• [What the task requires] Among the entries that follow, the required portion opens with the line containing "PIXELS pin DIN: A0 -> D3" and closes with the line containing "FAN3 pin SIG: A2 -> D13". Give that portion again exactly, and nothing else.

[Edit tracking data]
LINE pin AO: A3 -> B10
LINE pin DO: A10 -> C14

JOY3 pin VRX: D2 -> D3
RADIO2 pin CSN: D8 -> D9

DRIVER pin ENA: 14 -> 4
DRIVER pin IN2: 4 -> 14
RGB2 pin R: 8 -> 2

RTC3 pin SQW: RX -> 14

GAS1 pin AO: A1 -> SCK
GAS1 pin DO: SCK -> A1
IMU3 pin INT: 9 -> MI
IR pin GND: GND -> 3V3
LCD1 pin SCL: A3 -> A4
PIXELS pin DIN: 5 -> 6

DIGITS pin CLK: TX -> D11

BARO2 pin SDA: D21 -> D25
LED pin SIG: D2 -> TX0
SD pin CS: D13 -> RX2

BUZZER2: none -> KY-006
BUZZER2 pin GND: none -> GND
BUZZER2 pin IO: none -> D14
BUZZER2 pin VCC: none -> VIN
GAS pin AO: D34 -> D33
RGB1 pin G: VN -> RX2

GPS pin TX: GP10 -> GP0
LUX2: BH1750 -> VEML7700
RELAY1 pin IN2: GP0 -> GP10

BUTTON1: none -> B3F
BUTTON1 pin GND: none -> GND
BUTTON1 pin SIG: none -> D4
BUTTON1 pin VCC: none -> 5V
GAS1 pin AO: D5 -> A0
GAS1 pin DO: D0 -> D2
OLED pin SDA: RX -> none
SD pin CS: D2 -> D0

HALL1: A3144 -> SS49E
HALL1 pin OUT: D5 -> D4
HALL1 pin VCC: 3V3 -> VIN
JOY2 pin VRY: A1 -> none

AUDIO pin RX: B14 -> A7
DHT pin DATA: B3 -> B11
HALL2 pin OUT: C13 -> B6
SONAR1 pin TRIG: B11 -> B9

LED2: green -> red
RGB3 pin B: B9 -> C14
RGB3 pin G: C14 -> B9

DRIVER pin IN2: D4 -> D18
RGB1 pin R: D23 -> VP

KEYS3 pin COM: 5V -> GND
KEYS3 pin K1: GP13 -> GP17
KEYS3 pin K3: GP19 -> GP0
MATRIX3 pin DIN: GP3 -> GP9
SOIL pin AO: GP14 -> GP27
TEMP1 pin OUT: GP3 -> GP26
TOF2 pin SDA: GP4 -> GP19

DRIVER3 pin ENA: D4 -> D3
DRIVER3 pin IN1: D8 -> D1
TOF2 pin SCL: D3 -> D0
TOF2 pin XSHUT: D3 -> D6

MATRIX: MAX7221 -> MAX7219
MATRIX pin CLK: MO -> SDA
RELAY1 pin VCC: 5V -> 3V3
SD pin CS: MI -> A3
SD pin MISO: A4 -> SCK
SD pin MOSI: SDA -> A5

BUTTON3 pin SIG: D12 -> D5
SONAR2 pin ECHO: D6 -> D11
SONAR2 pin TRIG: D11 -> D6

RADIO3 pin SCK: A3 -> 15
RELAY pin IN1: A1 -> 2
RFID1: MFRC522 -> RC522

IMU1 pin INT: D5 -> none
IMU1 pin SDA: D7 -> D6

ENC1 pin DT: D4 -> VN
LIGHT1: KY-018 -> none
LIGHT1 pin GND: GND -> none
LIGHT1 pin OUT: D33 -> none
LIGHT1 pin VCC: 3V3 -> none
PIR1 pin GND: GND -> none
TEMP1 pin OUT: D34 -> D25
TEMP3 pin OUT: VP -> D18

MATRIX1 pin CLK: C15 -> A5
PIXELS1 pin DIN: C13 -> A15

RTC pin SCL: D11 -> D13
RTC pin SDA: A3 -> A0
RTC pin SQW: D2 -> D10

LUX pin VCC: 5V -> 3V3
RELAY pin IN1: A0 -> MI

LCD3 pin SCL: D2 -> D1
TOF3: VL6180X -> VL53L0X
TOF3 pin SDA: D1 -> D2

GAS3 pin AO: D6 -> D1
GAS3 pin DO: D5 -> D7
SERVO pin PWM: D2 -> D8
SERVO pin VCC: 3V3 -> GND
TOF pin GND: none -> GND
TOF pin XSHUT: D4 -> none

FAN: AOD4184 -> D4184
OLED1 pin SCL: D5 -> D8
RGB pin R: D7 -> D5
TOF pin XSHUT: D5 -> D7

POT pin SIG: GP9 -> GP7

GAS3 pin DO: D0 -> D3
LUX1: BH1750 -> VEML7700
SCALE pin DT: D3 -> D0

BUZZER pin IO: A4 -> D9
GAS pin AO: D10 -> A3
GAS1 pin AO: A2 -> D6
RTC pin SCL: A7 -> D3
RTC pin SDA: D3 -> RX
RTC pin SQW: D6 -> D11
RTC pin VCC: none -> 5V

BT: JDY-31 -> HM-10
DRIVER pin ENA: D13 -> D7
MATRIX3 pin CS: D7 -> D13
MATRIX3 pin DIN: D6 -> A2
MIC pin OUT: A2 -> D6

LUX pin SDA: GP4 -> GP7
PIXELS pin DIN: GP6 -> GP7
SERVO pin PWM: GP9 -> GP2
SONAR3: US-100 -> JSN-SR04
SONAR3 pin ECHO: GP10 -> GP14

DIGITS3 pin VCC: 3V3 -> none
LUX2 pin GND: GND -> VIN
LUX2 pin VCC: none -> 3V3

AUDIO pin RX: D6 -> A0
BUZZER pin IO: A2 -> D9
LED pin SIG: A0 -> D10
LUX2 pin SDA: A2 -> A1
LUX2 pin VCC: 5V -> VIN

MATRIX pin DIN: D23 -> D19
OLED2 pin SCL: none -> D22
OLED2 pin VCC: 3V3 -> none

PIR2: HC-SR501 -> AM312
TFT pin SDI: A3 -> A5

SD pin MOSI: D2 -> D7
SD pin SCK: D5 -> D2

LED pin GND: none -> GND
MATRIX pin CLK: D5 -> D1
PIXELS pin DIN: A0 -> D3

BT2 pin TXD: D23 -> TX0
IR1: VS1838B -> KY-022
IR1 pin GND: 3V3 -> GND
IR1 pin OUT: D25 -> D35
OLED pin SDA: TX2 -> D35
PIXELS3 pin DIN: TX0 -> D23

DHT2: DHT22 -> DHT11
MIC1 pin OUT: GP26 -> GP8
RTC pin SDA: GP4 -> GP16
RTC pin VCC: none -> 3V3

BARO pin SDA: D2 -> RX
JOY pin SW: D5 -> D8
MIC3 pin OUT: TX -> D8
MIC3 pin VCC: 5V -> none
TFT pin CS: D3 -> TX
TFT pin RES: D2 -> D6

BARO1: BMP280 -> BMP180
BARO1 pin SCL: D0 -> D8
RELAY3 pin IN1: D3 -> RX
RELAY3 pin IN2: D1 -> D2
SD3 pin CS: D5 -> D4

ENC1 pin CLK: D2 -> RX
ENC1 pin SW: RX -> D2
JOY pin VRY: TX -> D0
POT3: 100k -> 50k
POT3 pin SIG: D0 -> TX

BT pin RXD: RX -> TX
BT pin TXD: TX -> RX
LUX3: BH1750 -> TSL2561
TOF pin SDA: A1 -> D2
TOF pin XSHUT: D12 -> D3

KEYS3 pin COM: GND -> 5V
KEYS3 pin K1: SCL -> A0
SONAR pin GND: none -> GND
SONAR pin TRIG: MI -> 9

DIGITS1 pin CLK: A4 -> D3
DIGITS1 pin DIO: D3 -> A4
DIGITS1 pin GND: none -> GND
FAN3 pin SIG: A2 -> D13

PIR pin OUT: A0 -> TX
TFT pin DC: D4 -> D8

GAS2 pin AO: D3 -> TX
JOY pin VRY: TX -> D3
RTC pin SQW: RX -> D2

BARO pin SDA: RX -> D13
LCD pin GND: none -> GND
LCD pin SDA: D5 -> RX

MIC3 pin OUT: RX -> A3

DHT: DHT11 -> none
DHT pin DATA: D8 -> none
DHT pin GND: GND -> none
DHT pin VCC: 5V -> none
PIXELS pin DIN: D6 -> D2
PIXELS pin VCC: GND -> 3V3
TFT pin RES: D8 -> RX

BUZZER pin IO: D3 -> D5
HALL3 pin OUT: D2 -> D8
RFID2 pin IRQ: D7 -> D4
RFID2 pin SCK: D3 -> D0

• [Answer section]
PIXELS pin DIN: A0 -> D3

BT2 pin TXD: D23 -> TX0
IR1: VS1838B -> KY-022
IR1 pin GND: 3V3 -> GND
IR1 pin OUT: D25 -> D35
OLED pin SDA: TX2 -> D35
PIXELS3 pin DIN: TX0 -> D23

DHT2: DHT22 -> DHT11
MIC1 pin OUT: GP26 -> GP8
RTC pin SDA: GP4 -> GP16
RTC pin VCC: none -> 3V3

BARO pin SDA: D2 -> RX
JOY pin SW: D5 -> D8
MIC3 pin OUT: TX -> D8
MIC3 pin VCC: 5V -> none
TFT pin CS: D3 -> TX
TFT pin RES: D2 -> D6

BARO1: BMP280 -> BMP180
BARO1 pin SCL: D0 -> D8
RELAY3 pin IN1: D3 -> RX
RELAY3 pin IN2: D1 -> D2
SD3 pin CS: D5 -> D4

ENC1 pin CLK: D2 -> RX
ENC1 pin SW: RX -> D2
JOY pin VRY: TX -> D0
POT3: 100k -> 50k
POT3 pin SIG: D0 -> TX

BT pin RXD: RX -> TX
BT pin TXD: TX -> RX
LUX3: BH1750 -> TSL2561
TOF pin SDA: A1 -> D2
TOF pin XSHUT: D12 -> D3

KEYS3 pin COM: GND -> 5V
KEYS3 pin K1: SCL -> A0
SONAR pin GND: none -> GND
SONAR pin TRIG: MI -> 9

DIGITS1 pin CLK: A4 -> D3
DIGITS1 pin DIO: D3 -> A4
DIGITS1 pin GND: none -> GND
FAN3 pin SIG: A2 -> D13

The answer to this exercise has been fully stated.